Scene difference descriptions
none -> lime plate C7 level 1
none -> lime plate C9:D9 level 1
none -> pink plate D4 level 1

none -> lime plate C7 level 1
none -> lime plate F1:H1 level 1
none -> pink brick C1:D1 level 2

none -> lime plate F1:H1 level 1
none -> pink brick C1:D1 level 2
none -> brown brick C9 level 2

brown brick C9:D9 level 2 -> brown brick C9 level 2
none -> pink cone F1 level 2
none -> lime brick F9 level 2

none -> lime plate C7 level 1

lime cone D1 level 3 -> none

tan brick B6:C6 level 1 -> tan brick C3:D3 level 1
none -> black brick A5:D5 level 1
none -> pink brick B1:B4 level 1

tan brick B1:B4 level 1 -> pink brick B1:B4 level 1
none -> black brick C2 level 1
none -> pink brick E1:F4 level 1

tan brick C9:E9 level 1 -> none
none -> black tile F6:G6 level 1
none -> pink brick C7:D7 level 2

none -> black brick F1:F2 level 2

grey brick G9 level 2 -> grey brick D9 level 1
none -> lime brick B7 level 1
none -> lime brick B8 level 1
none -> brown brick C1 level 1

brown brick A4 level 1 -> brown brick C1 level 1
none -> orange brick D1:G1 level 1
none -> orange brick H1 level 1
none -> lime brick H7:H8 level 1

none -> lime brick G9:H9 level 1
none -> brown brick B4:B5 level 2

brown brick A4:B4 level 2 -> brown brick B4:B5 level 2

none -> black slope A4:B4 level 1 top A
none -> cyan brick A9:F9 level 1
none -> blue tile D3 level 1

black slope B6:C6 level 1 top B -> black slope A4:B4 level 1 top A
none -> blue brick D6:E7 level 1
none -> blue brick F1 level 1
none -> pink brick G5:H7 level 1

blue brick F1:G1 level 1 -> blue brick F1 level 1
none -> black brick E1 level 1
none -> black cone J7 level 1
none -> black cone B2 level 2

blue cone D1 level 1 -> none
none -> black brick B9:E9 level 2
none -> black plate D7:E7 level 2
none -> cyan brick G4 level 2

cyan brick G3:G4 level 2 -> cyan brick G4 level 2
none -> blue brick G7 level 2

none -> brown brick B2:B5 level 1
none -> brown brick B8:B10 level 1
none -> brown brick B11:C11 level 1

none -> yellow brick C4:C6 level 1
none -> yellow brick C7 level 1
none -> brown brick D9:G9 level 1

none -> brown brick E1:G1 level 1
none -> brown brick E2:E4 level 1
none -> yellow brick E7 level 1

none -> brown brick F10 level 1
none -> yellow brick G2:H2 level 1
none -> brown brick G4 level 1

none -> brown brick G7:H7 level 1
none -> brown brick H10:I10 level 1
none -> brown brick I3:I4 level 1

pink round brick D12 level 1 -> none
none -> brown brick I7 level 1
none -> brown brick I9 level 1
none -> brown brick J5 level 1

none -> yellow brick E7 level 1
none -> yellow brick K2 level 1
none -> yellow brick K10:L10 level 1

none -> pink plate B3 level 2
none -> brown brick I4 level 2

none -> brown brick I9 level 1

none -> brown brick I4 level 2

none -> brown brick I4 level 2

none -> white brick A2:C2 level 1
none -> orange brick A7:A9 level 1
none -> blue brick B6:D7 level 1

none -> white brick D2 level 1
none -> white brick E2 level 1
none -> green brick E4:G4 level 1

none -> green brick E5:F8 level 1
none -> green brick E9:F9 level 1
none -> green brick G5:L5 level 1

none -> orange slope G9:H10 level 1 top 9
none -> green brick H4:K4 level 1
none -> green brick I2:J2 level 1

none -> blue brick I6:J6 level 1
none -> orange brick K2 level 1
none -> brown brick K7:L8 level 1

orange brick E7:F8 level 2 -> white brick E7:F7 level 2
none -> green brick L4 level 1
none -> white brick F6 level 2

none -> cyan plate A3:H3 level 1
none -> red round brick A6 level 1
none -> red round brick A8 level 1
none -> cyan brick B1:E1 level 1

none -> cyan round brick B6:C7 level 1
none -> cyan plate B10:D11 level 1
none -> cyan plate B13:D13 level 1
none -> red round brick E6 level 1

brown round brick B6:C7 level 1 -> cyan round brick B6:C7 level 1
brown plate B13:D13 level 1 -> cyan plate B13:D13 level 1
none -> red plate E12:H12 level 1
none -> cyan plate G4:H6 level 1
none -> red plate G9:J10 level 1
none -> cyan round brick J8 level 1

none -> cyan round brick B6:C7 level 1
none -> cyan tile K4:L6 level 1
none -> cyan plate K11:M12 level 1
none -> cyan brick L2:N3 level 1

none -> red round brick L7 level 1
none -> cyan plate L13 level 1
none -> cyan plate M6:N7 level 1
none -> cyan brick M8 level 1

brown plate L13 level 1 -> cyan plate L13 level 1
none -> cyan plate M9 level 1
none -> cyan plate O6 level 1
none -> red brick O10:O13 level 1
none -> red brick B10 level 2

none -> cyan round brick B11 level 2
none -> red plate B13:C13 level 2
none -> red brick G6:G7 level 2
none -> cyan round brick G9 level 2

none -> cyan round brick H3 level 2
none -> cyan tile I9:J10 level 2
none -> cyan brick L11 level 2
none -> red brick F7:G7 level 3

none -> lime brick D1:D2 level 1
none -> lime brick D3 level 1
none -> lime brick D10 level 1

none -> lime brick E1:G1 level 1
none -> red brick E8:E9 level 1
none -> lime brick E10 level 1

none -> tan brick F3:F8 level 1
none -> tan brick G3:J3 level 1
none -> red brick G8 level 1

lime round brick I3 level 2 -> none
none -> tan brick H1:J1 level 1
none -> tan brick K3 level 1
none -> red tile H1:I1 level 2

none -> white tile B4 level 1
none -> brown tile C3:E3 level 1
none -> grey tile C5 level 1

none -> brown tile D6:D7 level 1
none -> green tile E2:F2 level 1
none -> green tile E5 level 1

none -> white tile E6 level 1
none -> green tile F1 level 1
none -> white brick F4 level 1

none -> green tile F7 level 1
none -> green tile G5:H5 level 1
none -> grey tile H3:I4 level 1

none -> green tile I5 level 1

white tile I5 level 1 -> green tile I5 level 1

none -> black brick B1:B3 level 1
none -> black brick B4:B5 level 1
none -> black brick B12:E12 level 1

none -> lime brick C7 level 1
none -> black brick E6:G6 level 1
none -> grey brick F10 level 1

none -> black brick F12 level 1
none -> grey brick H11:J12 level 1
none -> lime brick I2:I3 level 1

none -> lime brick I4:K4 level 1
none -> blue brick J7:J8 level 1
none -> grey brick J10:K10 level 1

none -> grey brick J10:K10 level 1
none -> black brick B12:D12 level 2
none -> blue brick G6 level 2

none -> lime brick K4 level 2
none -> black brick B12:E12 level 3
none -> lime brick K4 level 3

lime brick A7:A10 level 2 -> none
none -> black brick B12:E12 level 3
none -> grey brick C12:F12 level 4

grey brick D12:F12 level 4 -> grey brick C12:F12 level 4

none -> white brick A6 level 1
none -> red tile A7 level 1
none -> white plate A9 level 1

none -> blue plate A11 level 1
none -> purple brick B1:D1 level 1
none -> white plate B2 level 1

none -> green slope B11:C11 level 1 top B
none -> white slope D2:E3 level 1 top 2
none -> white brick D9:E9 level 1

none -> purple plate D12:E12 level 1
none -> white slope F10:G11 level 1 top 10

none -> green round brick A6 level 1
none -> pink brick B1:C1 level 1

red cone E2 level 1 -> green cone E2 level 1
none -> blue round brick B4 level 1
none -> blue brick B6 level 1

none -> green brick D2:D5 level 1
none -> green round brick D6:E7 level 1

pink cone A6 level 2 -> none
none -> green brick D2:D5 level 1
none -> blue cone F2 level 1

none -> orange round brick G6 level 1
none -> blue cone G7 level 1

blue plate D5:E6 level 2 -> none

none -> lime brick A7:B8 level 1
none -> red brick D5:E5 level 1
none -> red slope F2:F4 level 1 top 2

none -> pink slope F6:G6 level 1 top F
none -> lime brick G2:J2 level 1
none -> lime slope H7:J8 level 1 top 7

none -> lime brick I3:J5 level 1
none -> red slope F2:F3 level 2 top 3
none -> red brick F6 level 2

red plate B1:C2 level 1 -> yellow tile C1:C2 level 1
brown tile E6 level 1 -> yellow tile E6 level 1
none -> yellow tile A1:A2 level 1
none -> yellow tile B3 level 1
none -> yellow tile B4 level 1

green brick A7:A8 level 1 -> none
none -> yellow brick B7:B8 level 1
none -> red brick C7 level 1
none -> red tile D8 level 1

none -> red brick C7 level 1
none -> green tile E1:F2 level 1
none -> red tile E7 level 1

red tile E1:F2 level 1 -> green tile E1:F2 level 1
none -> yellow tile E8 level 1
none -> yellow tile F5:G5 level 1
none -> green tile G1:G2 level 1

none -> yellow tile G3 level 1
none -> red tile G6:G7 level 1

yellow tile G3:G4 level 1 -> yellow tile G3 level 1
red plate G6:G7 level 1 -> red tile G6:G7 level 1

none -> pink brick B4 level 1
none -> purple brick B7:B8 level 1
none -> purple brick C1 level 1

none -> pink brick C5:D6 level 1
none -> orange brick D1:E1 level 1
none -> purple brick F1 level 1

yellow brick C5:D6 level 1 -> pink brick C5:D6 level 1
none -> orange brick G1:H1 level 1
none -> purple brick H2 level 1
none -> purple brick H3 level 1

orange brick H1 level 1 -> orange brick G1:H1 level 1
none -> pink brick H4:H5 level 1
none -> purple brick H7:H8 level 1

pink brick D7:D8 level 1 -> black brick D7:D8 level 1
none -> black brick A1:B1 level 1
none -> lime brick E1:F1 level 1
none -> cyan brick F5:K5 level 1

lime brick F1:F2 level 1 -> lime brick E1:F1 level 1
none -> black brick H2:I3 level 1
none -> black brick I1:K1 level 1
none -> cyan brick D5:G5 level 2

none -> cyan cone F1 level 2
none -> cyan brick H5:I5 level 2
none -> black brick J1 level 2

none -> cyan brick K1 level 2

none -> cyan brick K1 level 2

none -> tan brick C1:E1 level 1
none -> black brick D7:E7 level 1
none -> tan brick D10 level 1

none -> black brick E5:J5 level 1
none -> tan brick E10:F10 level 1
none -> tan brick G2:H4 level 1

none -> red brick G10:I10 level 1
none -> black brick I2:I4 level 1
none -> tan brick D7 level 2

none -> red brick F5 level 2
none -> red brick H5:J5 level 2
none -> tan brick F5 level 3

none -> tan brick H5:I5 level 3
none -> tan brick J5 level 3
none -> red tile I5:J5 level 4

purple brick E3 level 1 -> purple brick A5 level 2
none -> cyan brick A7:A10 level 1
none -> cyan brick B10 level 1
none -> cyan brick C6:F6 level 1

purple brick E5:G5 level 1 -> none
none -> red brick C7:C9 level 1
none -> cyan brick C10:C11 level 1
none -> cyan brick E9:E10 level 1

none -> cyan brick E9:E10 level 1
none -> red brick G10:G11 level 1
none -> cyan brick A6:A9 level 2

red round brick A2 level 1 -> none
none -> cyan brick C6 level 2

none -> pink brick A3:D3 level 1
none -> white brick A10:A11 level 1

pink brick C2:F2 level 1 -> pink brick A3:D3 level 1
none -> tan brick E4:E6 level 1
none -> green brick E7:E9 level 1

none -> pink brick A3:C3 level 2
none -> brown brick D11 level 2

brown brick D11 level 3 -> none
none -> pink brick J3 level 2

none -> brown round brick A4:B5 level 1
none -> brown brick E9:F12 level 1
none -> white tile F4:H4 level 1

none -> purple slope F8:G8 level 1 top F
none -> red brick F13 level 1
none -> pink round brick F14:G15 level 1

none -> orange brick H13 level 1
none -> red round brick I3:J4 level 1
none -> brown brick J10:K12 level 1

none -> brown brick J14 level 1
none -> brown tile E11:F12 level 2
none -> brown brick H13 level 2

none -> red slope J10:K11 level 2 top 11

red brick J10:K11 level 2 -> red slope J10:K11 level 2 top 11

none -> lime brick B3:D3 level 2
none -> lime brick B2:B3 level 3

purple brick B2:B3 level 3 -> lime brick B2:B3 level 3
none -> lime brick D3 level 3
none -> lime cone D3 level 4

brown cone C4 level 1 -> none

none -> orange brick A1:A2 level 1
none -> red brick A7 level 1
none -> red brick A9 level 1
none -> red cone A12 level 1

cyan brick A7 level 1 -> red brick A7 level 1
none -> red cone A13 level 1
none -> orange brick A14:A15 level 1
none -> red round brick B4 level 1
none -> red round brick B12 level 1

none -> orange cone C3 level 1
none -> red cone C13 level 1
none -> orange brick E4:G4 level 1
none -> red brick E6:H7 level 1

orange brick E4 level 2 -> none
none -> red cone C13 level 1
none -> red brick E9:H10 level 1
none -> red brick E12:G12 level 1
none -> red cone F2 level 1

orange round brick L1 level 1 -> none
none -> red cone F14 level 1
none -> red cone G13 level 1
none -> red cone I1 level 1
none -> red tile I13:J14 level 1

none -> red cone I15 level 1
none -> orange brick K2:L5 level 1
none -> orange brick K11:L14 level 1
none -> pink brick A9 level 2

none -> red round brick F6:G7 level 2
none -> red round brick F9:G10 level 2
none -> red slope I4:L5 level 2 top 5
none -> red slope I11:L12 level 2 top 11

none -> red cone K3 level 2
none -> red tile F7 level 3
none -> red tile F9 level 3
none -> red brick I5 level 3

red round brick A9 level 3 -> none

▸ **WORK TO BE COMPLETED**:
All that is wanted is an exact copy of the lines above from the one with "none -> cyan brick L2:N3 level 1" through the one with "none -> black brick B4:B5 level 1", with both ends included.

▸ **ANSWER BOX**:
none -> cyan brick L2:N3 level 1

none -> red round brick L7 level 1
none -> cyan plate L13 level 1
none -> cyan plate M6:N7 level 1
none -> cyan brick M8 level 1

brown plate L13 level 1 -> cyan plate L13 level 1
none -> cyan plate M9 level 1
none -> cyan plate O6 level 1
none -> red brick O10:O13 level 1
none -> red brick B10 level 2

none -> cyan round brick B11 level 2
none -> red plate B13:C13 level 2
none -> red brick G6:G7 level 2
none -> cyan round brick G9 level 2

none -> cyan round brick H3 level 2
none -> cyan tile I9:J10 level 2
none -> cyan brick L11 level 2
none -> red brick F7:G7 level 3

none -> lime brick D1:D2 level 1
none -> lime brick D3 level 1
none -> lime brick D10 level 1

none -> lime brick E1:G1 level 1
none -> red brick E8:E9 level 1
none -> lime brick E10 level 1

none -> tan brick F3:F8 level 1
none -> tan brick G3:J3 level 1
none -> red brick G8 level 1

lime round brick I3 level 2 -> none
none -> tan brick H1:J1 level 1
none -> tan brick K3 level 1
none -> red tile H1:I1 level 2

none -> white tile B4 level 1
none -> brown tile C3:E3 level 1
none -> grey tile C5 level 1

none -> brown tile D6:D7 level 1
none -> green tile E2:F2 level 1
none -> green tile E5 level 1

none -> white tile E6 level 1
none -> green tile F1 level 1
none -> white brick F4 level 1

none -> green tile F7 level 1
none -> green tile G5:H5 level 1
none -> grey tile H3:I4 level 1

none -> green tile I5 level 1

white tile I5 level 1 -> green tile I5 level 1

none -> black brick B1:B3 level 1
none -> black brick B4:B5 level 1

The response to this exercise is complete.